### WHAT THE TASK ASKS
List each line of the data in which the string "moved" appears.
━━━ MATERIAL FOR THIS TASK
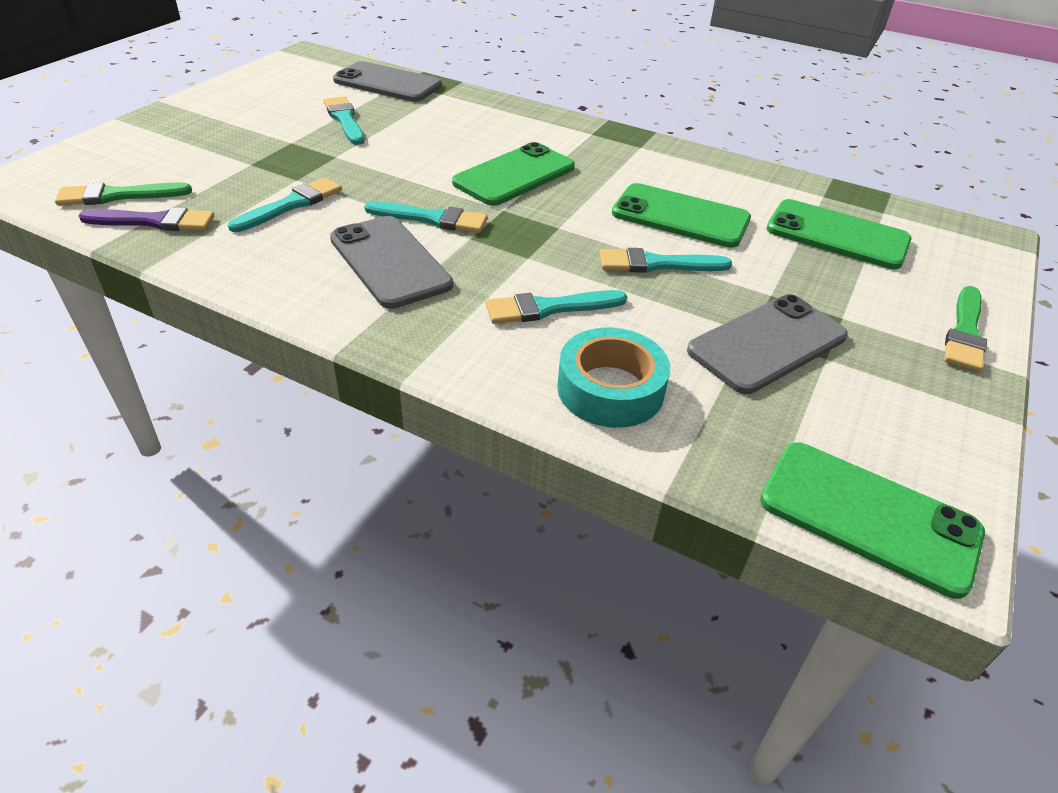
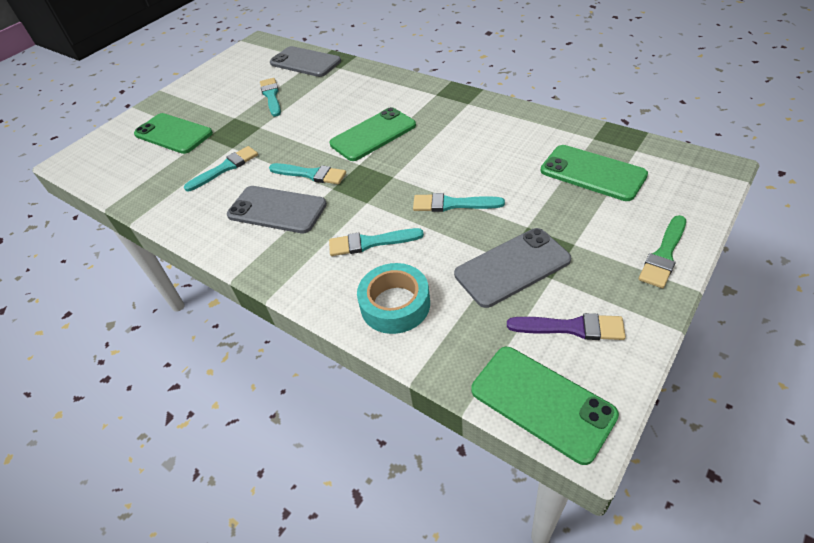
camera: 15 degrees right, 5 degrees up
green brush [55,182,192,206] -> none
purple brush [78,207,215,231] -> purple brush moved to [507,313,626,340]
grey phone [330,216,453,309] -> grey phone turned 45 degrees counterclockwise [227,186,327,233]
green phone [612,183,751,248] -> green phone moved to [134,113,213,154]

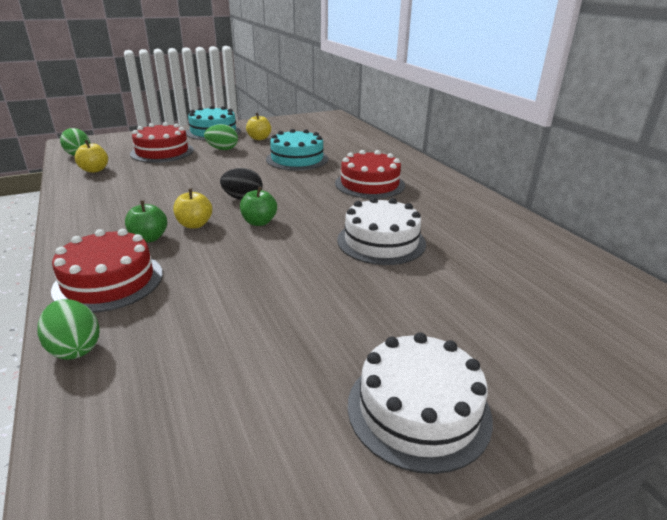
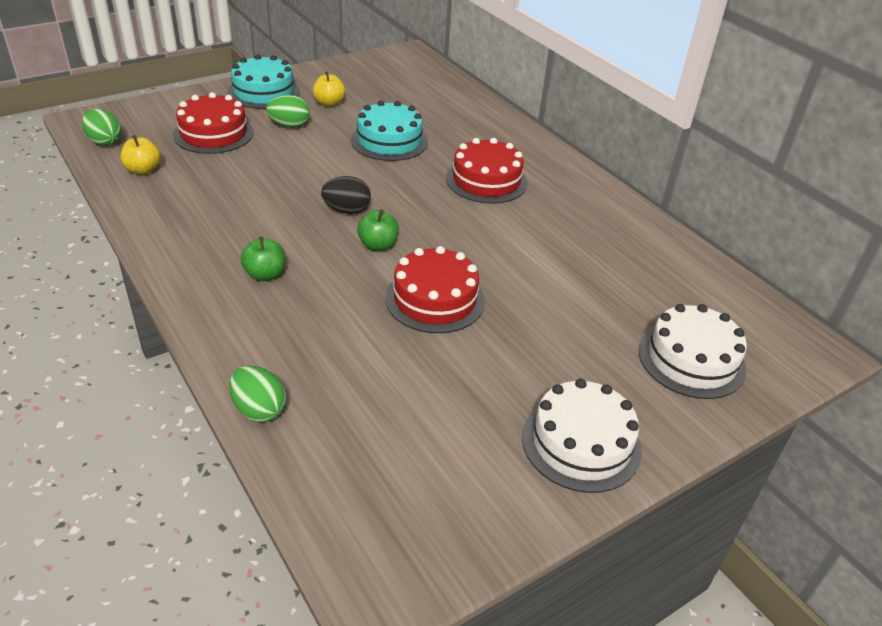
camera: 10 degrees left, 10 degrees up
red cake [51,229,163,313] -> red cake moved to [385,246,485,333]
yellow apple [173,189,212,228] -> none
white cake [337,197,426,265] -> white cake moved to [639,304,747,399]

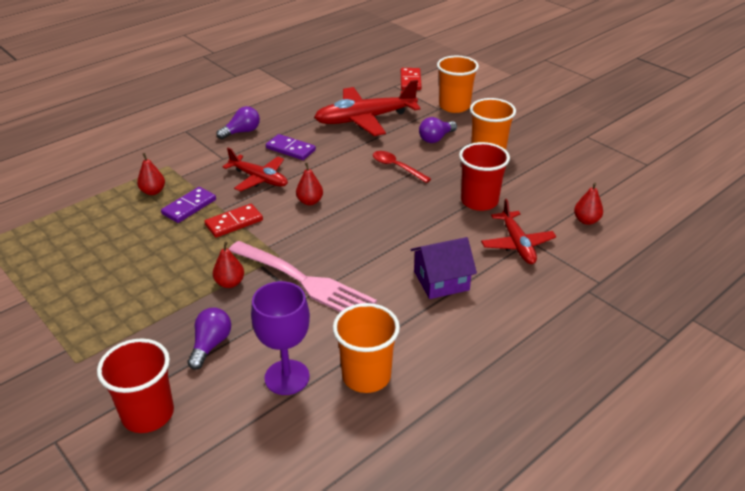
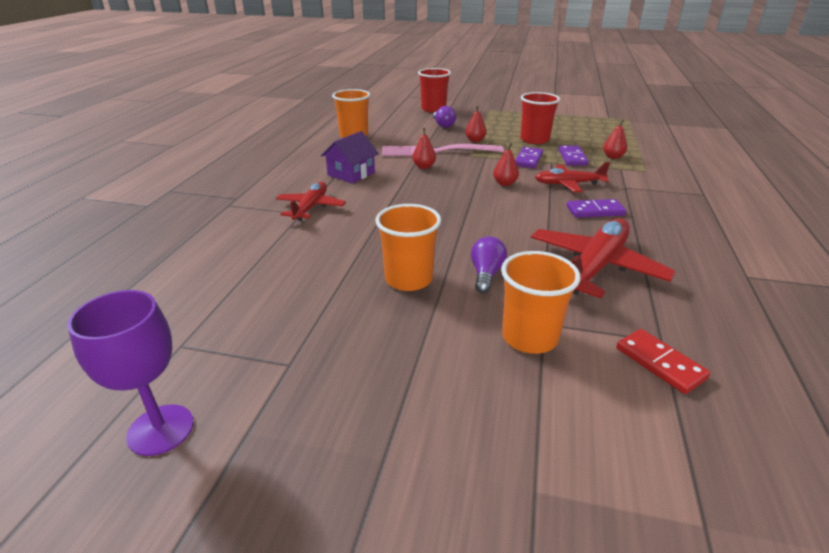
camera: 145 degrees right, 5 degrees down
red domino [204,204,263,238] -> purple domino [515,147,543,168]
purple light bulb [216,106,260,139] -> none
purple goblet [251,281,310,395] -> purple goblet moved to [67,290,194,456]
red spoon [373,151,431,183] -> none
red cup [459,142,510,211] -> red cup moved to [520,92,560,144]
red plane [481,199,556,264] -> red plane turned 60 degrees clockwise [276,182,346,221]
red pear [574,183,603,225] -> red pear moved to [412,128,436,169]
━━━━━━
### TASK ANSWER
purple brush [78,207,215,231] -> purple brush moved to [507,313,626,340]
green phone [612,183,751,248] -> green phone moved to [134,113,213,154]
red cake [51,229,163,313] -> red cake moved to [385,246,485,333]
white cake [337,197,426,265] -> white cake moved to [639,304,747,399]
purple goblet [251,281,310,395] -> purple goblet moved to [67,290,194,456]
red cup [459,142,510,211] -> red cup moved to [520,92,560,144]
red pear [574,183,603,225] -> red pear moved to [412,128,436,169]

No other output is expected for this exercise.